**** Collected material

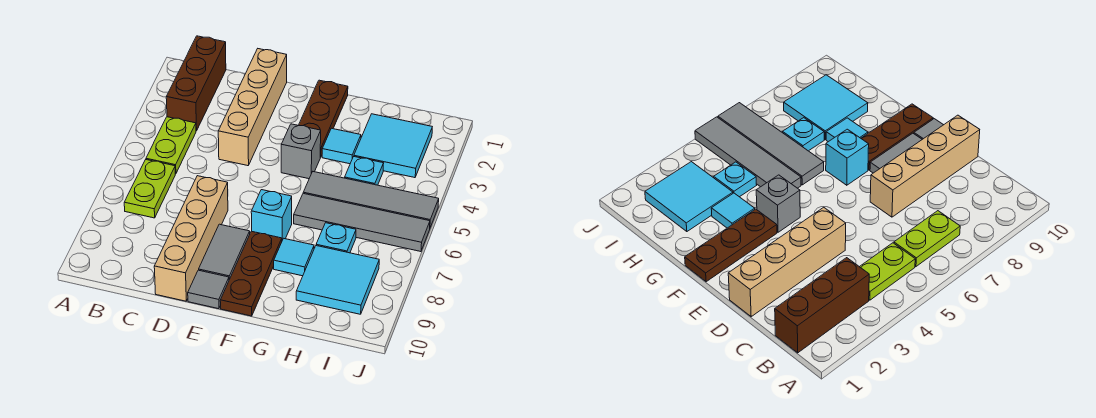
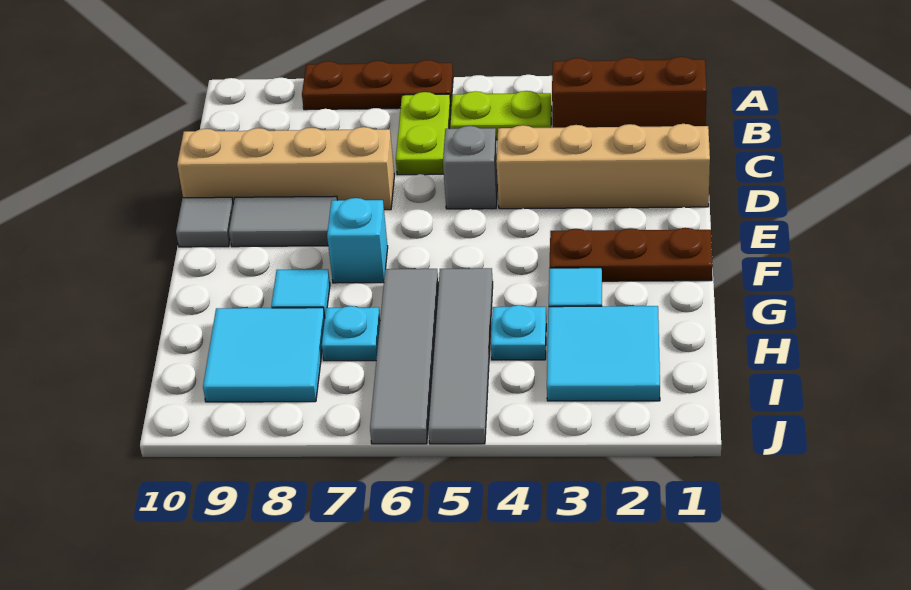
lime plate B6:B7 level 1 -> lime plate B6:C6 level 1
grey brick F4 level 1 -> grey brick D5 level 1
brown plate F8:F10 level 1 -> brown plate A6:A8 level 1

********

**Work required**
Taking the line that contains "grey brick F4" as the starting point, copy every line through the end of the listing exactly, and write nothing further.

**Solution to the problem**
grey brick F4 level 1 -> grey brick D5 level 1
brown plate F8:F10 level 1 -> brown plate A6:A8 level 1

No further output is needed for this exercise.